WHAT IS NEEDED
Starting at the line that contains "Dili: 13:39 -> 13:37" and ending at the last line of the entries below, rewrite those lines as a numbered list. Skip blank lines, and leave the pictures out.

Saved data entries
——

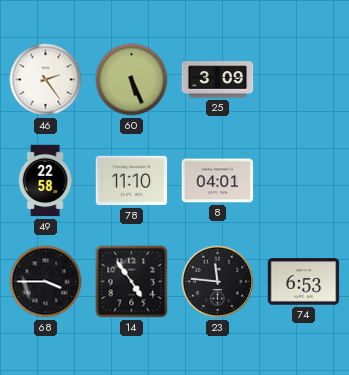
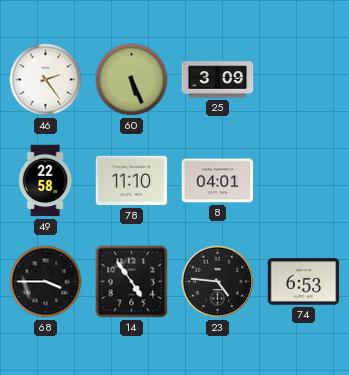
23: 11:46 -> 4:46
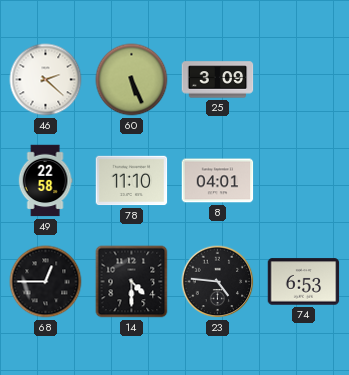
46: 2:24 -> 2:22
68: 3:45 -> 12:45
14: 4:54 -> 4:30
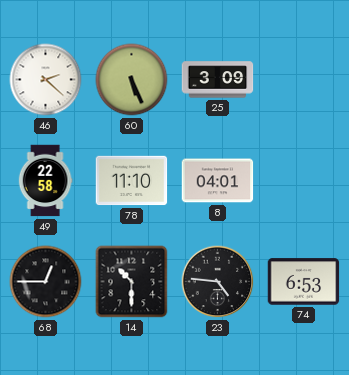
14: 4:30 -> 10:30
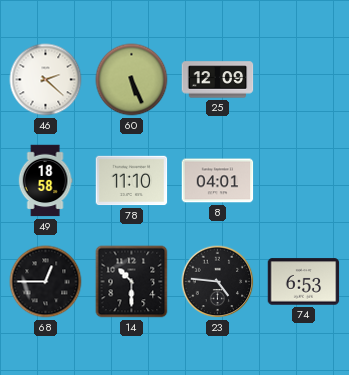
25: 3:09 -> 12:09
49: 22:58 -> 18:58
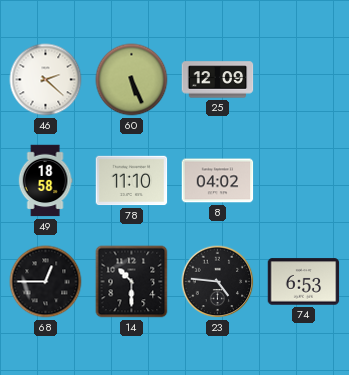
8: 04:01 -> 04:02
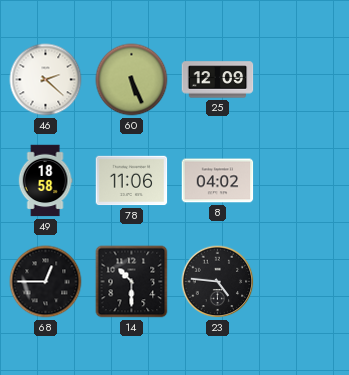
78: 11:10 -> 11:06
74: 6:53 -> none
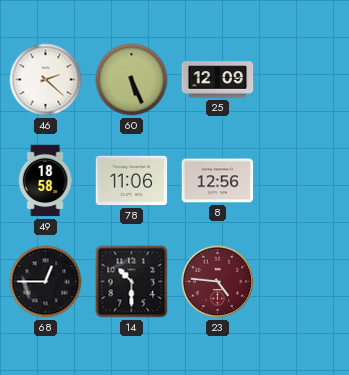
8: 04:02 -> 12:56
23 dial: black -> burgundy
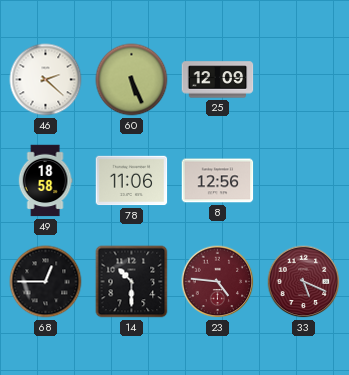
33: none -> 5:19
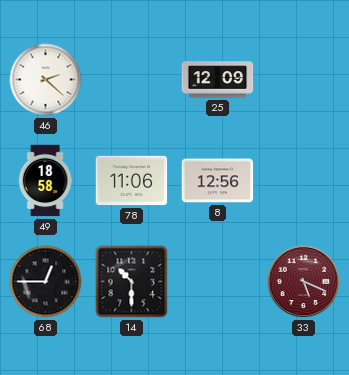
60: 5:26 -> none
23: 4:46 -> none
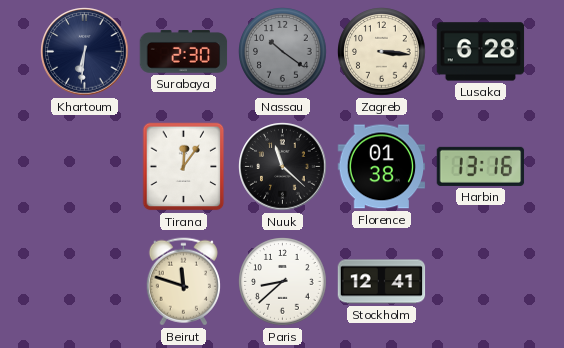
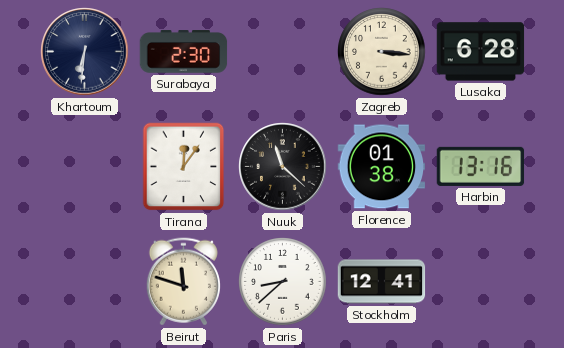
Nassau: 10:21 -> none
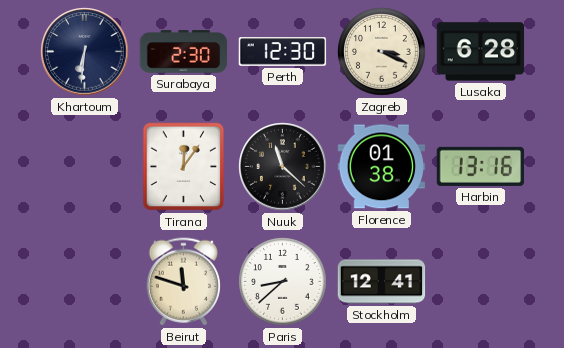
Perth: none -> 12:30
Zagreb: 3:16 -> 3:19
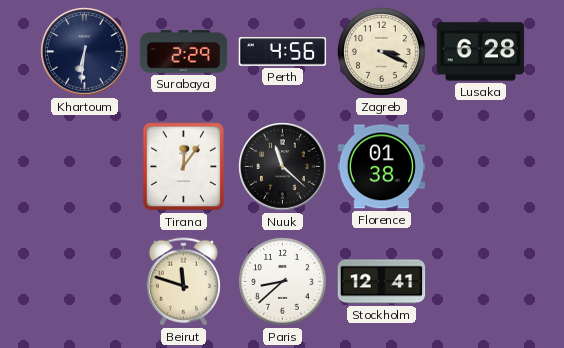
Surabaya: 2:30 -> 2:29
Perth: 12:30 -> 4:56
Harbin: 13:16 -> none
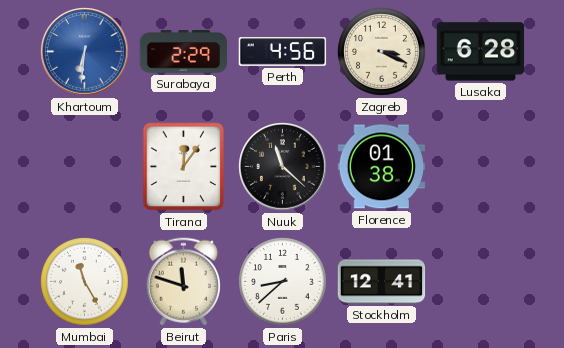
Khartoum dial: navy -> blue
Mumbai: none -> 11:25
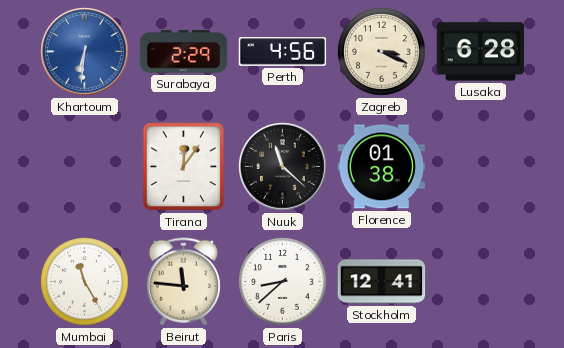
Beirut: 11:48 -> 11:46
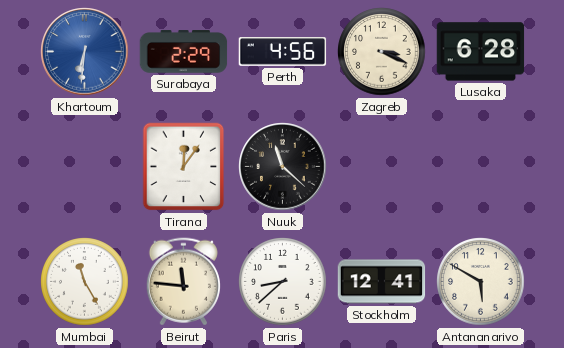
Florence: 01:38 -> none
Antananarivo: none -> 5:50
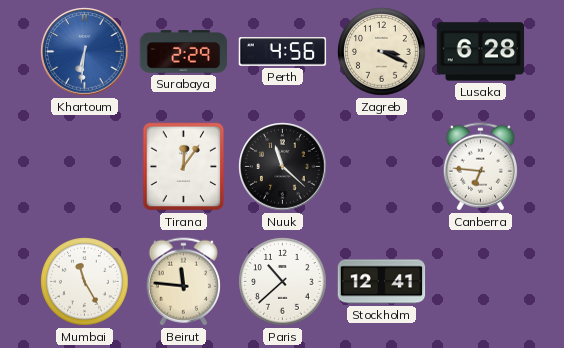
Canberra: none -> 6:46
Paris: 8:38 -> 10:38
Antananarivo: 5:50 -> none
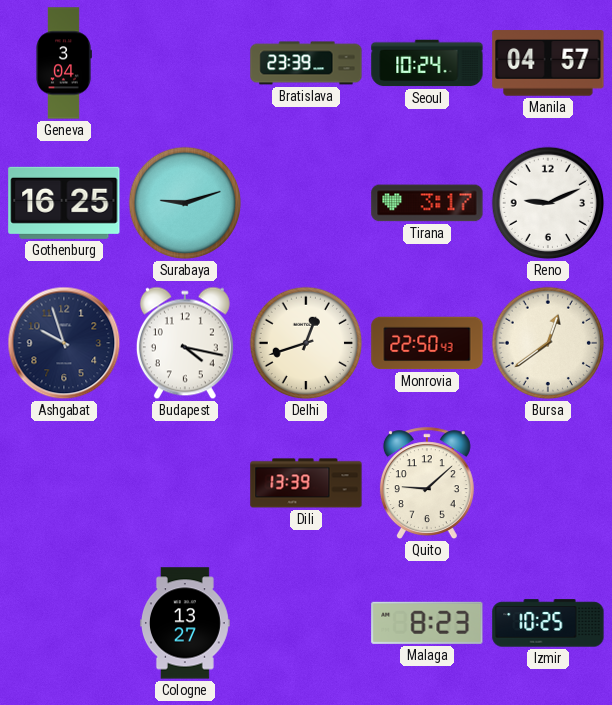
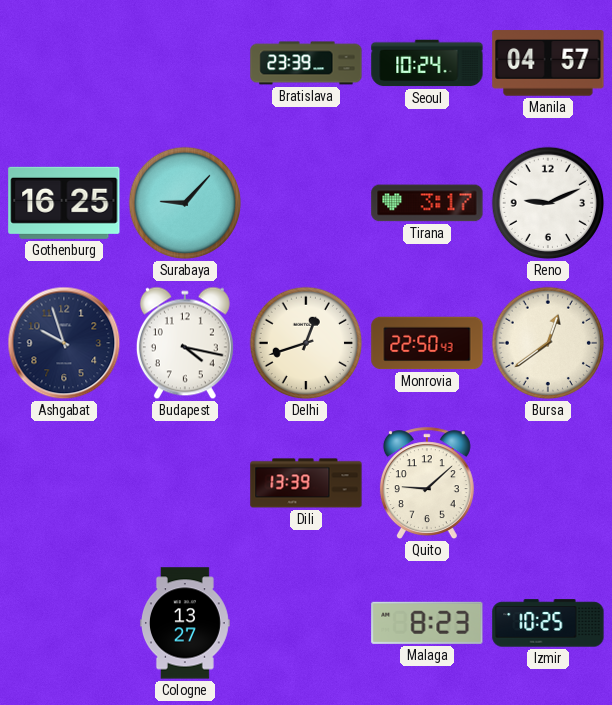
Geneva: 3:04 -> none
Surabaya: 9:12 -> 9:07
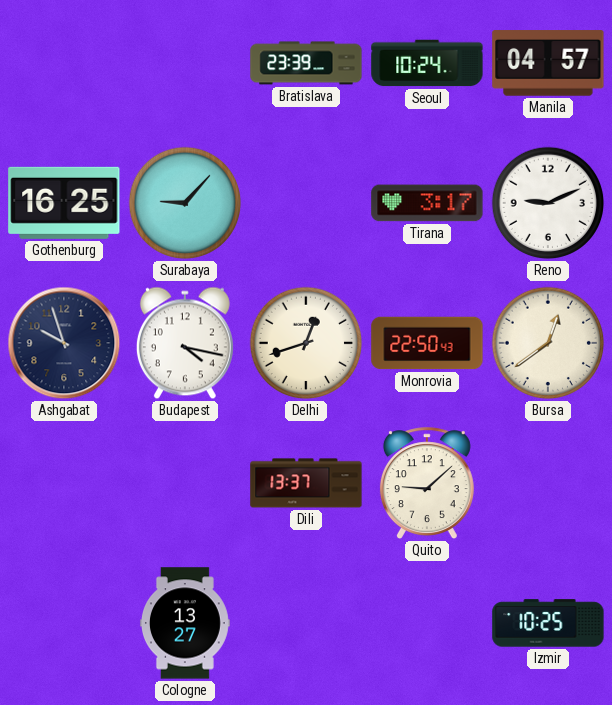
Dili: 13:39 -> 13:37
Malaga: 8:23 -> none
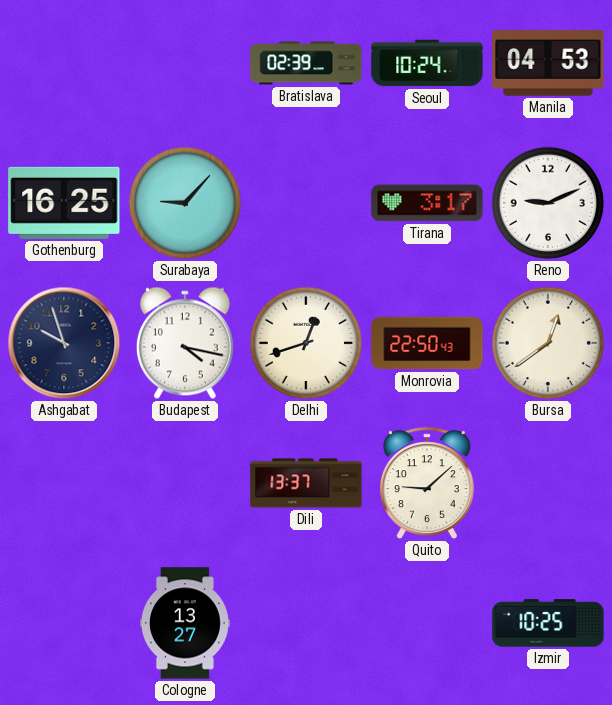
Bratislava: 23:39 -> 02:39
Manila: 04:57 -> 04:53
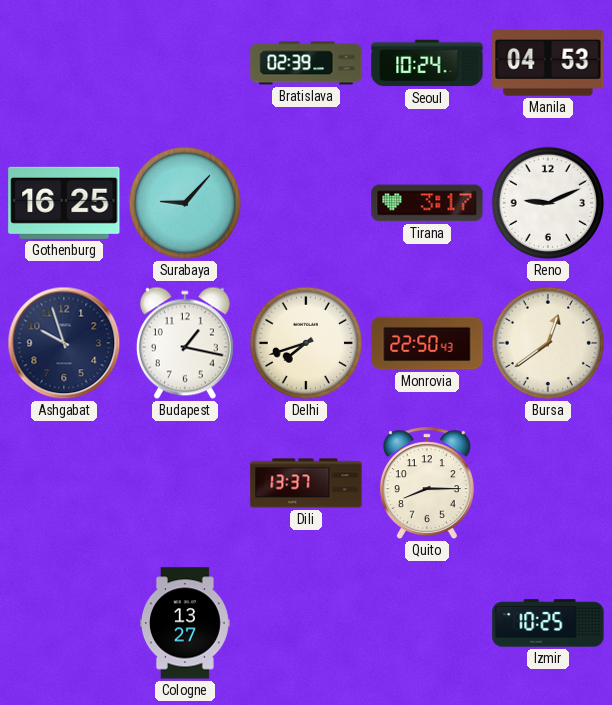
Budapest: 4:17 -> 1:17
Delhi: 12:42 -> 7:42
Quito: 9:08 -> 8:15
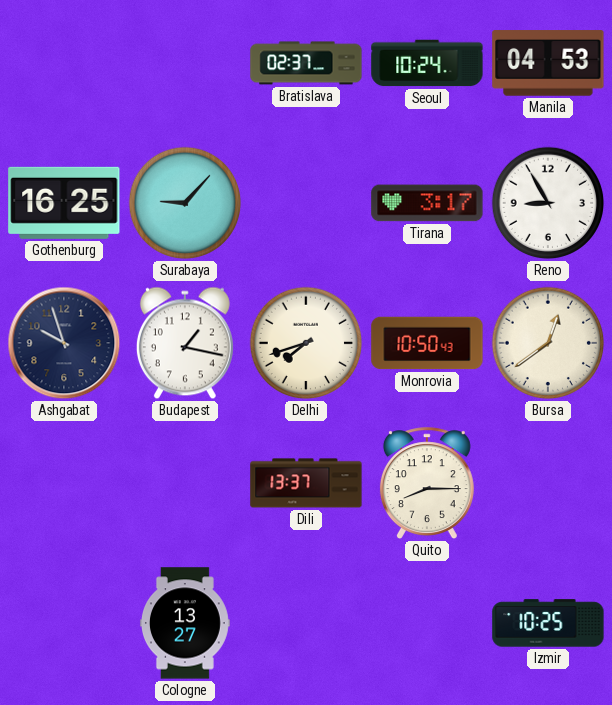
Bratislava: 02:39 -> 02:37
Reno: 9:11 -> 8:55
Monrovia: 22:50 -> 10:50
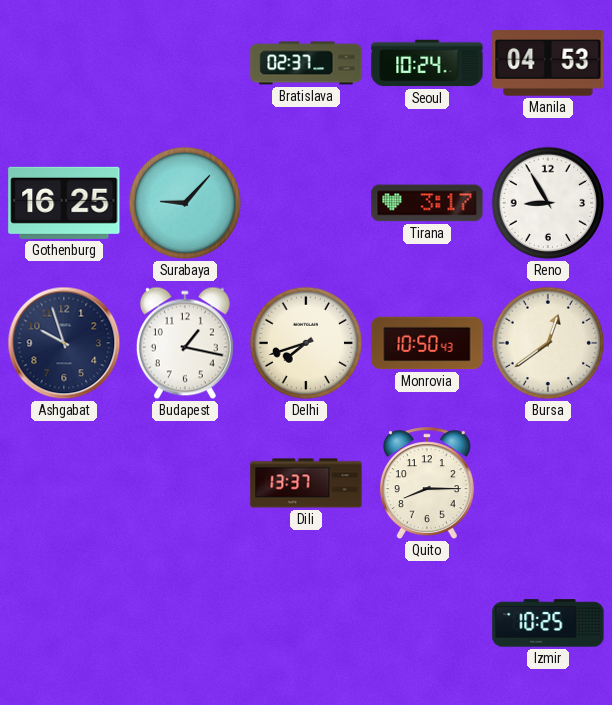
Cologne: 13:27 -> none
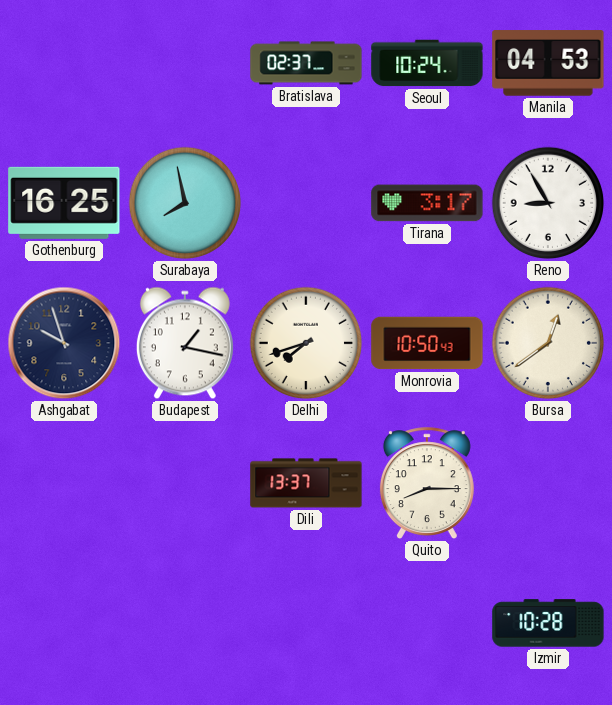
Surabaya: 9:07 -> 7:58
Izmir: 10:25 -> 10:28
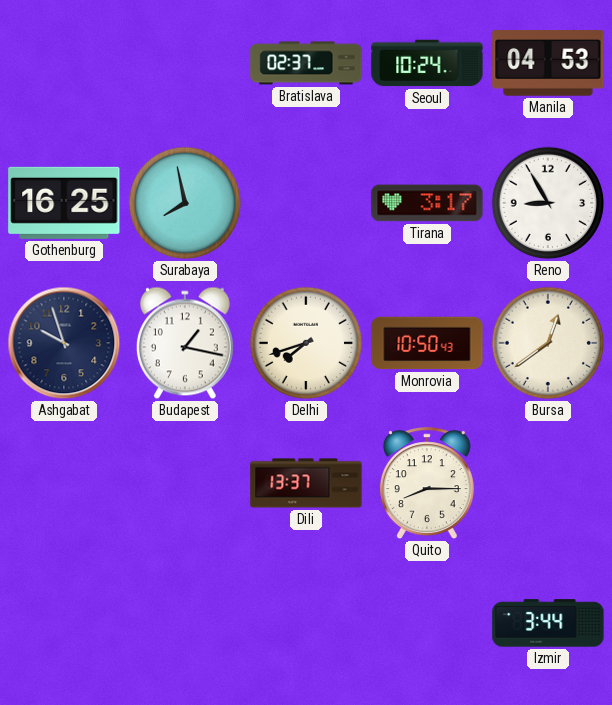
Izmir: 10:28 -> 3:44
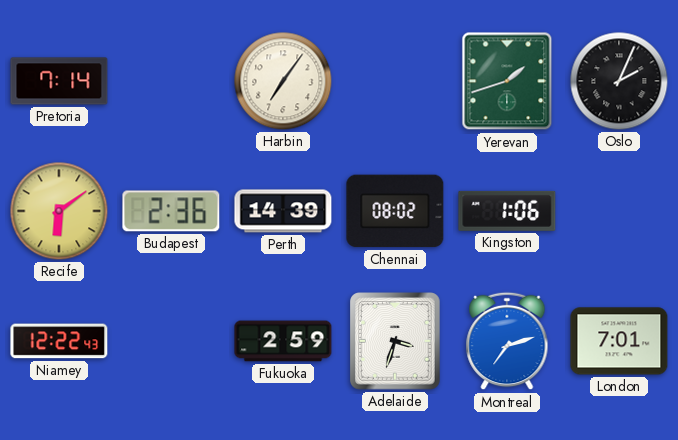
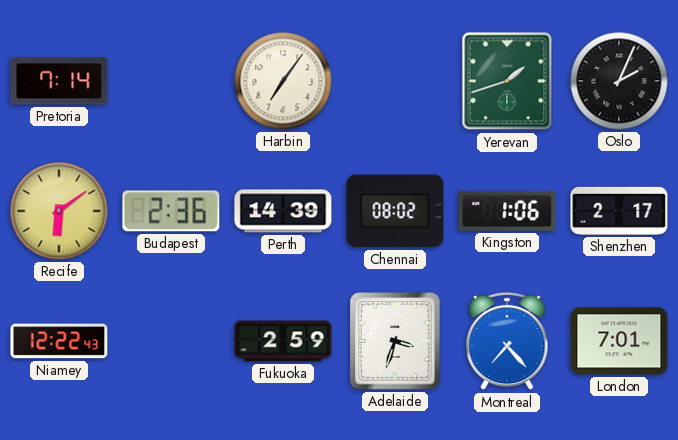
Shenzhen: none -> 2:17
Montreal: 7:12 -> 7:23
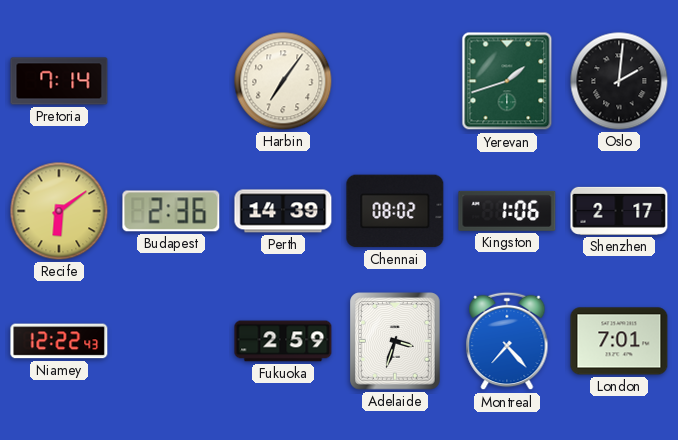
Oslo: 2:04 -> 2:01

——

EXERCISE ANSWER
1. Dili: 13:39 -> 13:37
2. Malaga: 8:23 -> none
3. Bratislava: 23:39 -> 02:39
4. Manila: 04:57 -> 04:53
5. Budapest: 4:17 -> 1:17
6. Delhi: 12:42 -> 7:42
7. Quito: 9:08 -> 8:15
8. Bratislava: 02:39 -> 02:37
9. Reno: 9:11 -> 8:55
10. Monrovia: 22:50 -> 10:50
11. Cologne: 13:27 -> none
12. Surabaya: 9:07 -> 7:58
13. Izmir: 10:25 -> 10:28
14. Izmir: 10:28 -> 3:44
15. Shenzhen: none -> 2:17
16. Montreal: 7:12 -> 7:23
17. Oslo: 2:04 -> 2:01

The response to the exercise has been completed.